▸ **Task instructions**
Render every line of the records below as a JSON list of strings, one string per line, and skip any blank lines.

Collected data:
-- start --
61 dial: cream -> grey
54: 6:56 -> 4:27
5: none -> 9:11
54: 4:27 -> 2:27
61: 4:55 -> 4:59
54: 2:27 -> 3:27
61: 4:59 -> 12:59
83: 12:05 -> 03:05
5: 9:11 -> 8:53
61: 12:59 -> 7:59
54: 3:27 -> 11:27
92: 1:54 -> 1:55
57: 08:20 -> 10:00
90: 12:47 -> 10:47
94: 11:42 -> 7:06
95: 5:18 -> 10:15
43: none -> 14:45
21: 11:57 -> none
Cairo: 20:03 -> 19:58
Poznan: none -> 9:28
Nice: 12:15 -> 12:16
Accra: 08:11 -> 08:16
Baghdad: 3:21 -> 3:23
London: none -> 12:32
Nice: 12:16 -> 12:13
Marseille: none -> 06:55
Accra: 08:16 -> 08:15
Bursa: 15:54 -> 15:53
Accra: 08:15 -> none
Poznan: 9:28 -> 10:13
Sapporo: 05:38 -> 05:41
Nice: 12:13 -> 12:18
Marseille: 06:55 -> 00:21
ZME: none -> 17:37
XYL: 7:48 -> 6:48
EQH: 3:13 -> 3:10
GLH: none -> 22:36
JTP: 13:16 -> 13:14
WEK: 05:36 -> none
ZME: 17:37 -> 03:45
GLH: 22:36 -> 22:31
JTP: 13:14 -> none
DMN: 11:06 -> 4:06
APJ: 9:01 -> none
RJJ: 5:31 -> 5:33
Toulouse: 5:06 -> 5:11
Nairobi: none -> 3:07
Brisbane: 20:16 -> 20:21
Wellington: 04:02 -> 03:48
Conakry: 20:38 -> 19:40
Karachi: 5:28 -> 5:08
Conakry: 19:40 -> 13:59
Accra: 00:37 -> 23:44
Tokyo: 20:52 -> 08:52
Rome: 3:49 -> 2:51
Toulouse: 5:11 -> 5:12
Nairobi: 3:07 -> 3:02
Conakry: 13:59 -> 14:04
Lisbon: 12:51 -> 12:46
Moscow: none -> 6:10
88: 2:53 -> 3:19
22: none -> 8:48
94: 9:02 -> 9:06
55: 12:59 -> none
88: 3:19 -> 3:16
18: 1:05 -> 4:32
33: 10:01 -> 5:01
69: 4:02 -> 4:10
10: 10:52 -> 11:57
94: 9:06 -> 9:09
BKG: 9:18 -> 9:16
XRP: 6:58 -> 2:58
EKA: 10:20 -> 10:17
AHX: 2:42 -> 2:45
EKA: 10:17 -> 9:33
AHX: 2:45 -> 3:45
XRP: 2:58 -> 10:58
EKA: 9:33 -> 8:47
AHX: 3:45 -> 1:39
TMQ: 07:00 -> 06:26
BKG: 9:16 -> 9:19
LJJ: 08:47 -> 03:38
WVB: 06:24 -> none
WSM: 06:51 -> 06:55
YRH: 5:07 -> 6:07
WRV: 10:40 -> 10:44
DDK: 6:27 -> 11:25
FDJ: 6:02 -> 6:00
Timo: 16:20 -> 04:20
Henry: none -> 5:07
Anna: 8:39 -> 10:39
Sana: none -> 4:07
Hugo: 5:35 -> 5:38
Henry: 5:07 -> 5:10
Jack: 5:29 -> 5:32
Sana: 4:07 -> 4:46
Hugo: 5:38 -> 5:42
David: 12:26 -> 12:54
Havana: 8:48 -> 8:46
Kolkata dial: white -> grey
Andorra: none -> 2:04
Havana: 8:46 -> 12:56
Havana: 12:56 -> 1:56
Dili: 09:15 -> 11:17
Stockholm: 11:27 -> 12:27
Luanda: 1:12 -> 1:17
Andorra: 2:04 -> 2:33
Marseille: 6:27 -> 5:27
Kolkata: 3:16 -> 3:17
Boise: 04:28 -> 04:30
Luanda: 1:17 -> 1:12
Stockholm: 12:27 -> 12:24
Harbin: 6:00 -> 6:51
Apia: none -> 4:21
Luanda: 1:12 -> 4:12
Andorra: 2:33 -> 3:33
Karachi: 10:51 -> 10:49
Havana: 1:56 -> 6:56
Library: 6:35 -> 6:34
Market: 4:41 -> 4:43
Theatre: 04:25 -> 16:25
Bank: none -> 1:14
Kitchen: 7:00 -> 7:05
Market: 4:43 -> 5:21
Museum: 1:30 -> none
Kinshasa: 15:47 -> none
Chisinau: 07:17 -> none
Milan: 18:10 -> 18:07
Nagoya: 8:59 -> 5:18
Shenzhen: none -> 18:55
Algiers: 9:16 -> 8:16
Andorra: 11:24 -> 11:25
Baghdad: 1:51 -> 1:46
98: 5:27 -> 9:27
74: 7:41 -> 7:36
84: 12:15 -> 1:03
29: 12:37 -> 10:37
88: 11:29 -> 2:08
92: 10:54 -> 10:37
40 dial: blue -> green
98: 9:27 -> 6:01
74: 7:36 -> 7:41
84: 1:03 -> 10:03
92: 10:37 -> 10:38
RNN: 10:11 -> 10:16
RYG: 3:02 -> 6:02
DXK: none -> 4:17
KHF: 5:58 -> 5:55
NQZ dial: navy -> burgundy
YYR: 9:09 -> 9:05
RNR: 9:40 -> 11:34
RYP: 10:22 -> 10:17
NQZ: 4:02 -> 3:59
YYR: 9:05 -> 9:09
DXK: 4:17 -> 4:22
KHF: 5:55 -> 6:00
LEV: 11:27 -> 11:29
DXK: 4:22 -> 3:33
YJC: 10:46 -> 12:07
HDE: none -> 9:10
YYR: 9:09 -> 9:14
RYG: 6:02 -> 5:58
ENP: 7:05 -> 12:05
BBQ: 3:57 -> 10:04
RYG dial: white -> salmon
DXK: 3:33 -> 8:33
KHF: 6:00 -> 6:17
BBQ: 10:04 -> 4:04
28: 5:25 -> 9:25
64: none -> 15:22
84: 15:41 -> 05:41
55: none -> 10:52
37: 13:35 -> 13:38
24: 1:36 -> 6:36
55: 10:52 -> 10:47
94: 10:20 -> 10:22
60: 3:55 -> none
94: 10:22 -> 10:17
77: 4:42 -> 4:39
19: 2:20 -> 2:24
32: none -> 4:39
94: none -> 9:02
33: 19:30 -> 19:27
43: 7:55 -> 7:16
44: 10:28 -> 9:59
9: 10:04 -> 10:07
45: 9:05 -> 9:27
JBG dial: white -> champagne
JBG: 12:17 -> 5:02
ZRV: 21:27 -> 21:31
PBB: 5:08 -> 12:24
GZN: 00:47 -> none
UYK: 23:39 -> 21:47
-- end --
▸ **Exercise answer**
[
  "61 dial: cream -> grey",
  "54: 6:56 -> 4:27",
  "5: none -> 9:11",
  "54: 4:27 -> 2:27",
  "61: 4:55 -> 4:59",
  "54: 2:27 -> 3:27",
  "61: 4:59 -> 12:59",
  "83: 12:05 -> 03:05",
  "5: 9:11 -> 8:53",
  "61: 12:59 -> 7:59",
  "54: 3:27 -> 11:27",
  "92: 1:54 -> 1:55",
  "57: 08:20 -> 10:00",
  "90: 12:47 -> 10:47",
  "94: 11:42 -> 7:06",
  "95: 5:18 -> 10:15",
  "43: none -> 14:45",
  "21: 11:57 -> none",
  "Cairo: 20:03 -> 19:58",
  "Poznan: none -> 9:28",
  "Nice: 12:15 -> 12:16",
  "Accra: 08:11 -> 08:16",
  "Baghdad: 3:21 -> 3:23",
  "London: none -> 12:32",
  "Nice: 12:16 -> 12:13",
  "Marseille: none -> 06:55",
  "Accra: 08:16 -> 08:15",
  "Bursa: 15:54 -> 15:53",
  "Accra: 08:15 -> none",
  "Poznan: 9:28 -> 10:13",
  "Sapporo: 05:38 -> 05:41",
  "Nice: 12:13 -> 12:18",
  "Marseille: 06:55 -> 00:21",
  "ZME: none -> 17:37",
  "XYL: 7:48 -> 6:48",
  "EQH: 3:13 -> 3:10",
  "GLH: none -> 22:36",
  "JTP: 13:16 -> 13:14",
  "WEK: 05:36 -> none",
  "ZME: 17:37 -> 03:45",
  "GLH: 22:36 -> 22:31",
  "JTP: 13:14 -> none",
  "DMN: 11:06 -> 4:06",
  "APJ: 9:01 -> none",
  "RJJ: 5:31 -> 5:33",
  "Toulouse: 5:06 -> 5:11",
  "Nairobi: none -> 3:07",
  "Brisbane: 20:16 -> 20:21",
  "Wellington: 04:02 -> 03:48",
  "Conakry: 20:38 -> 19:40",
  "Karachi: 5:28 -> 5:08",
  "Conakry: 19:40 -> 13:59",
  "Accra: 00:37 -> 23:44",
  "Tokyo: 20:52 -> 08:52",
  "Rome: 3:49 -> 2:51",
  "Toulouse: 5:11 -> 5:12",
  "Nairobi: 3:07 -> 3:02",
  "Conakry: 13:59 -> 14:04",
  "Lisbon: 12:51 -> 12:46",
  "Moscow: none -> 6:10",
  "88: 2:53 -> 3:19",
  "22: none -> 8:48",
  "94: 9:02 -> 9:06",
  "55: 12:59 -> none",
  "88: 3:19 -> 3:16",
  "18: 1:05 -> 4:32",
  "33: 10:01 -> 5:01",
  "69: 4:02 -> 4:10",
  "10: 10:52 -> 11:57",
  "94: 9:06 -> 9:09",
  "BKG: 9:18 -> 9:16",
  "XRP: 6:58 -> 2:58",
  "EKA: 10:20 -> 10:17",
  "AHX: 2:42 -> 2:45",
  "EKA: 10:17 -> 9:33",
  "AHX: 2:45 -> 3:45",
  "XRP: 2:58 -> 10:58",
  "EKA: 9:33 -> 8:47",
  "AHX: 3:45 -> 1:39",
  "TMQ: 07:00 -> 06:26",
  "BKG: 9:16 -> 9:19",
  "LJJ: 08:47 -> 03:38",
  "WVB: 06:24 -> none",
  "WSM: 06:51 -> 06:55",
  "YRH: 5:07 -> 6:07",
  "WRV: 10:40 -> 10:44",
  "DDK: 6:27 -> 11:25",
  "FDJ: 6:02 -> 6:00",
  "Timo: 16:20 -> 04:20",
  "Henry: none -> 5:07",
  "Anna: 8:39 -> 10:39",
  "Sana: none -> 4:07",
  "Hugo: 5:35 -> 5:38",
  "Henry: 5:07 -> 5:10",
  "Jack: 5:29 -> 5:32",
  "Sana: 4:07 -> 4:46",
  "Hugo: 5:38 -> 5:42",
  "David: 12:26 -> 12:54",
  "Havana: 8:48 -> 8:46",
  "Kolkata dial: white -> grey",
  "Andorra: none -> 2:04",
  "Havana: 8:46 -> 12:56",
  "Havana: 12:56 -> 1:56",
  "Dili: 09:15 -> 11:17",
  "Stockholm: 11:27 -> 12:27",
  "Luanda: 1:12 -> 1:17",
  "Andorra: 2:04 -> 2:33",
  "Marseille: 6:27 -> 5:27",
  "Kolkata: 3:16 -> 3:17",
  "Boise: 04:28 -> 04:30",
  "Luanda: 1:17 -> 1:12",
  "Stockholm: 12:27 -> 12:24",
  "Harbin: 6:00 -> 6:51",
  "Apia: none -> 4:21",
  "Luanda: 1:12 -> 4:12",
  "Andorra: 2:33 -> 3:33",
  "Karachi: 10:51 -> 10:49",
  "Havana: 1:56 -> 6:56",
  "Library: 6:35 -> 6:34",
  "Market: 4:41 -> 4:43",
  "Theatre: 04:25 -> 16:25",
  "Bank: none -> 1:14",
  "Kitchen: 7:00 -> 7:05",
  "Market: 4:43 -> 5:21",
  "Museum: 1:30 -> none",
  "Kinshasa: 15:47 -> none",
  "Chisinau: 07:17 -> none",
  "Milan: 18:10 -> 18:07",
  "Nagoya: 8:59 -> 5:18",
  "Shenzhen: none -> 18:55",
  "Algiers: 9:16 -> 8:16",
  "Andorra: 11:24 -> 11:25",
  "Baghdad: 1:51 -> 1:46",
  "98: 5:27 -> 9:27",
  "74: 7:41 -> 7:36",
  "84: 12:15 -> 1:03",
  "29: 12:37 -> 10:37",
  "88: 11:29 -> 2:08",
  "92: 10:54 -> 10:37",
  "40 dial: blue -> green",
  "98: 9:27 -> 6:01",
  "74: 7:36 -> 7:41",
  "84: 1:03 -> 10:03",
  "92: 10:37 -> 10:38",
  "RNN: 10:11 -> 10:16",
  "RYG: 3:02 -> 6:02",
  "DXK: none -> 4:17",
  "KHF: 5:58 -> 5:55",
  "NQZ dial: navy -> burgundy",
  "YYR: 9:09 -> 9:05",
  "RNR: 9:40 -> 11:34",
  "RYP: 10:22 -> 10:17",
  "NQZ: 4:02 -> 3:59",
  "YYR: 9:05 -> 9:09",
  "DXK: 4:17 -> 4:22",
  "KHF: 5:55 -> 6:00",
  "LEV: 11:27 -> 11:29",
  "DXK: 4:22 -> 3:33",
  "YJC: 10:46 -> 12:07",
  "HDE: none -> 9:10",
  "YYR: 9:09 -> 9:14",
  "RYG: 6:02 -> 5:58",
  "ENP: 7:05 -> 12:05",
  "BBQ: 3:57 -> 10:04",
  "RYG dial: white -> salmon",
  "DXK: 3:33 -> 8:33",
  "KHF: 6:00 -> 6:17",
  "BBQ: 10:04 -> 4:04",
  "28: 5:25 -> 9:25",
  "64: none -> 15:22",
  "84: 15:41 -> 05:41",
  "55: none -> 10:52",
  "37: 13:35 -> 13:38",
  "24: 1:36 -> 6:36",
  "55: 10:52 -> 10:47",
  "94: 10:20 -> 10:22",
  "60: 3:55 -> none",
  "94: 10:22 -> 10:17",
  "77: 4:42 -> 4:39",
  "19: 2:20 -> 2:24",
  "32: none -> 4:39",
  "94: none -> 9:02",
  "33: 19:30 -> 19:27",
  "43: 7:55 -> 7:16",
  "44: 10:28 -> 9:59",
  "9: 10:04 -> 10:07",
  "45: 9:05 -> 9:27",
  "JBG dial: white -> champagne",
  "JBG: 12:17 -> 5:02",
  "ZRV: 21:27 -> 21:31",
  "PBB: 5:08 -> 12:24",
  "GZN: 00:47 -> none",
  "UYK: 23:39 -> 21:47"
]